Data records:
>>

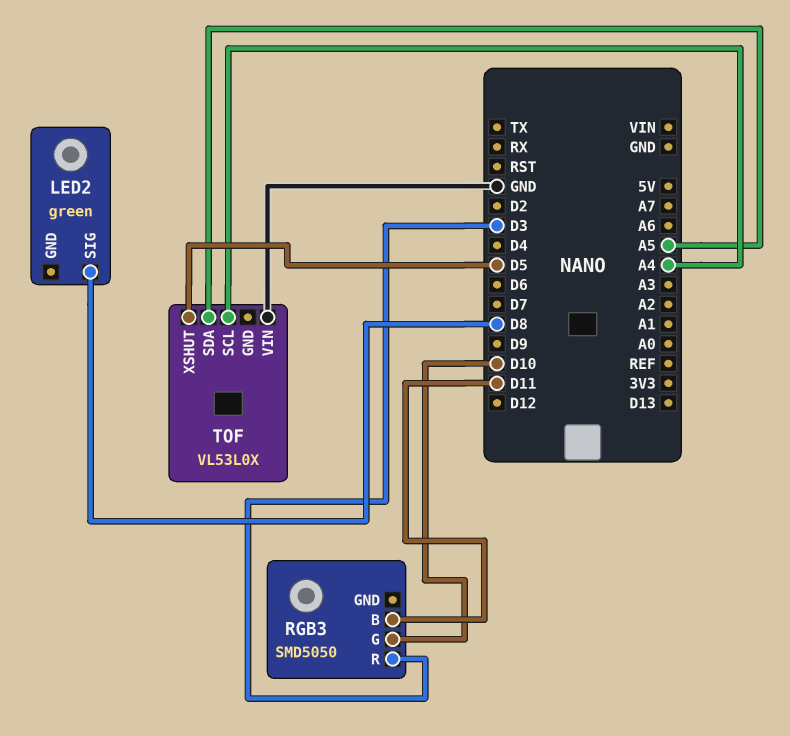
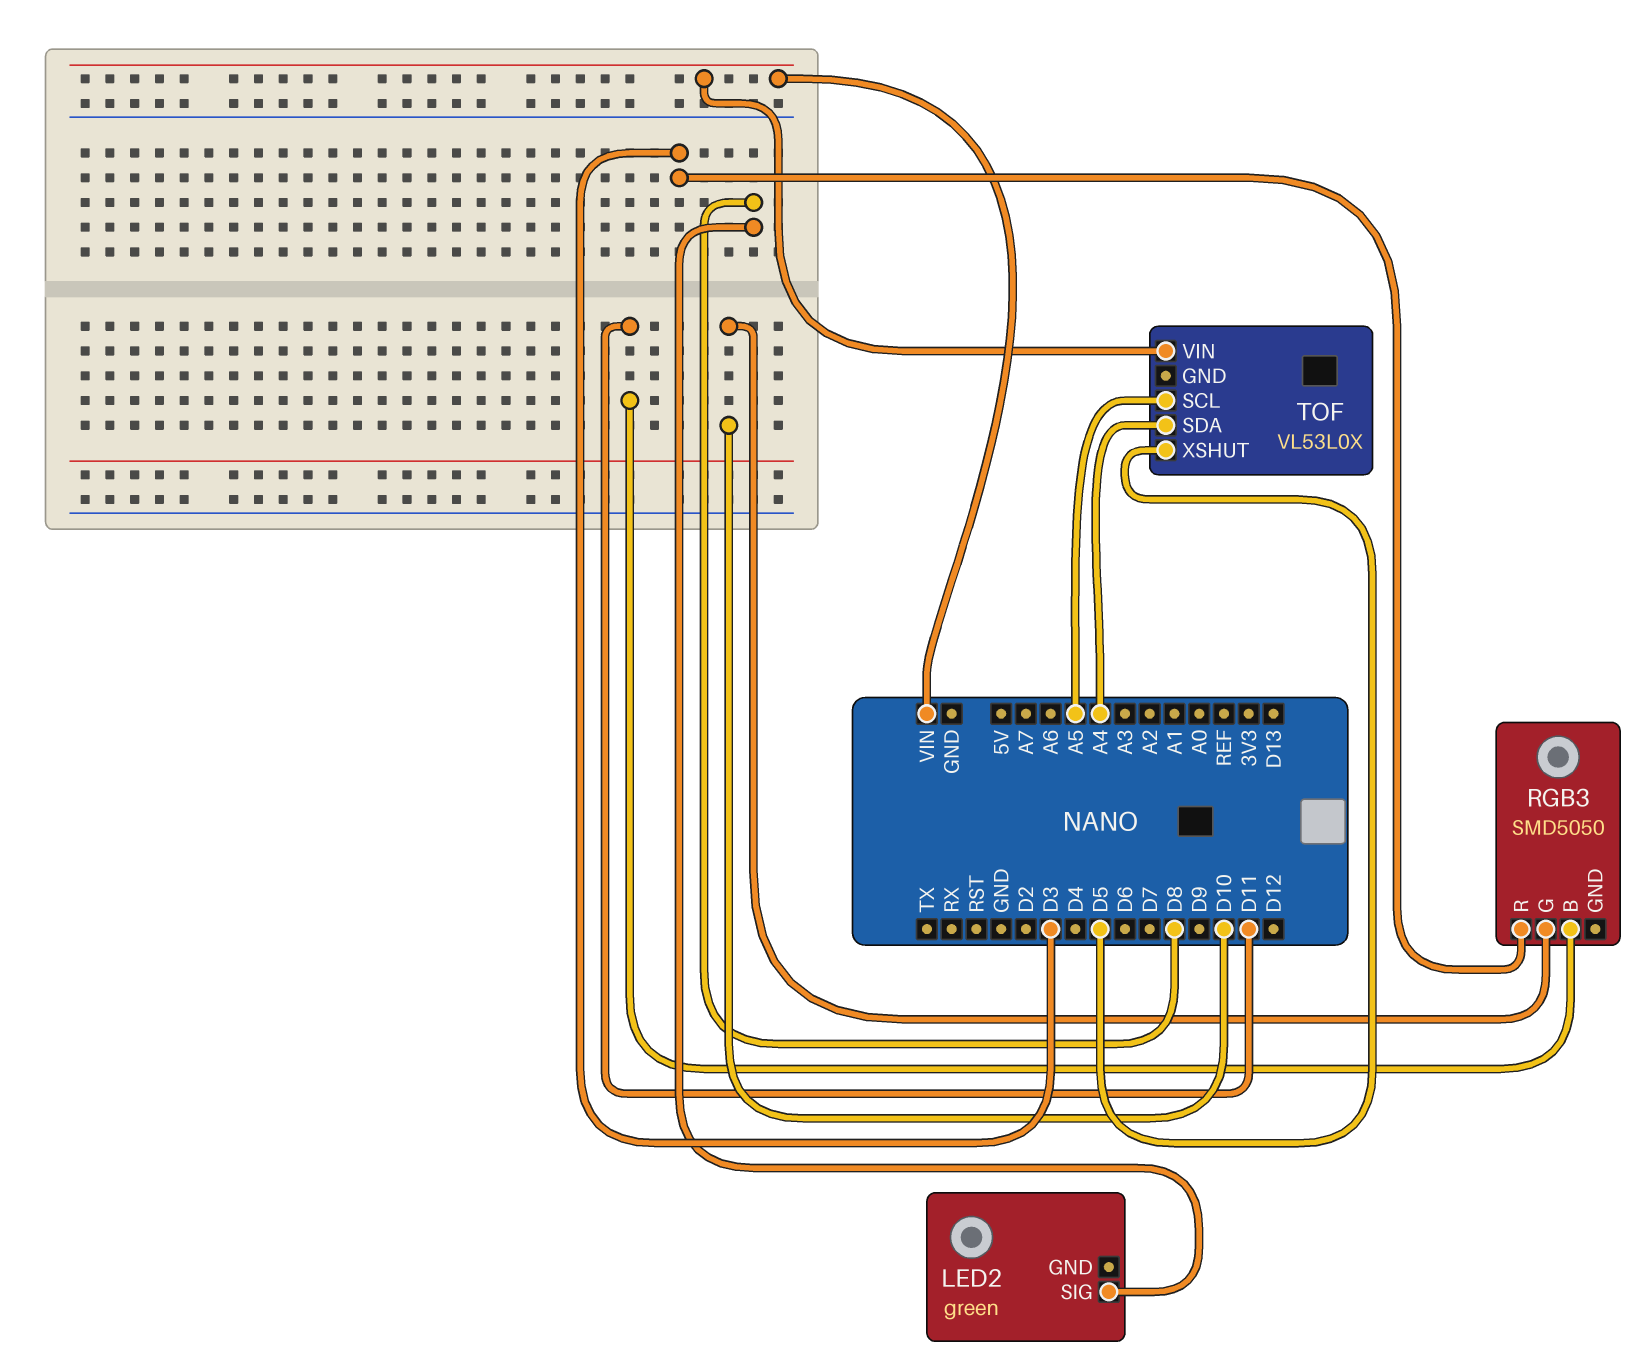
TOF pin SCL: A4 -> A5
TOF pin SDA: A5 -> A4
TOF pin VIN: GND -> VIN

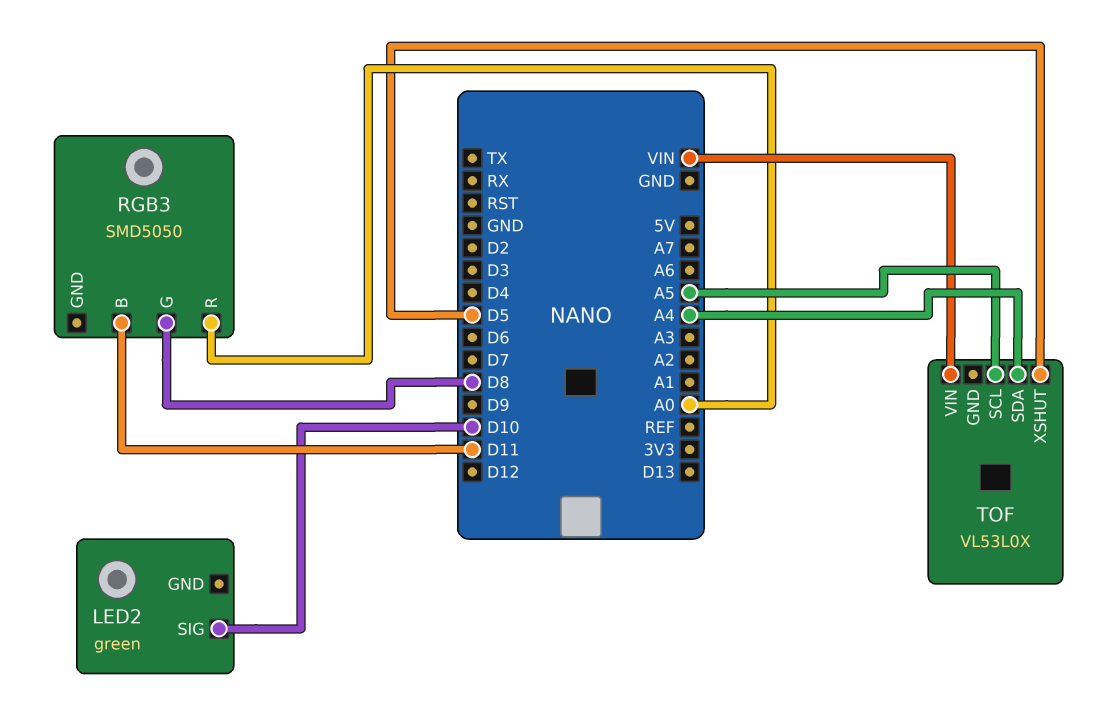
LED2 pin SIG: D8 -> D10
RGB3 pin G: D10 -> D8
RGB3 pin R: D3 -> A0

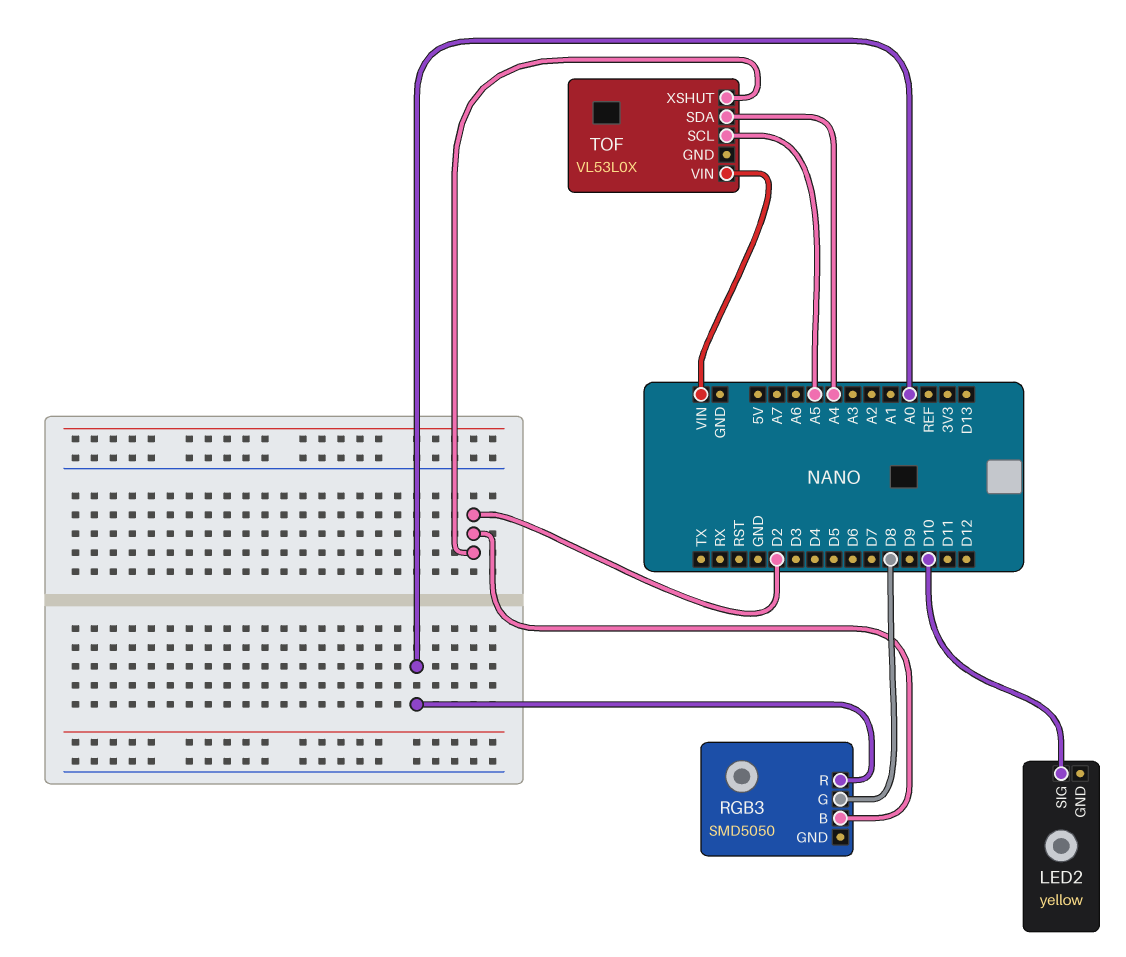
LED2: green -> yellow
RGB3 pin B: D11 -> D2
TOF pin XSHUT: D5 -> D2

<<
>>

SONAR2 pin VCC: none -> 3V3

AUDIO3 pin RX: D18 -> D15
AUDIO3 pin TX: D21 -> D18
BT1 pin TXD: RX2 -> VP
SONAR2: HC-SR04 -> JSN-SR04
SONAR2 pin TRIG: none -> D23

<<

WORK REQUIRED: Taking the entries above, extract every line from the one bearing "TOF pin VIN: GND -> VIN" through the one bearing "TOF pin XSHUT: D5 -> D2", exactly, with no pictures.

ANSWER SPACE:
TOF pin VIN: GND -> VIN

LED2 pin SIG: D8 -> D10
RGB3 pin G: D10 -> D8
RGB3 pin R: D3 -> A0

LED2: green -> yellow
RGB3 pin B: D11 -> D2
TOF pin XSHUT: D5 -> D2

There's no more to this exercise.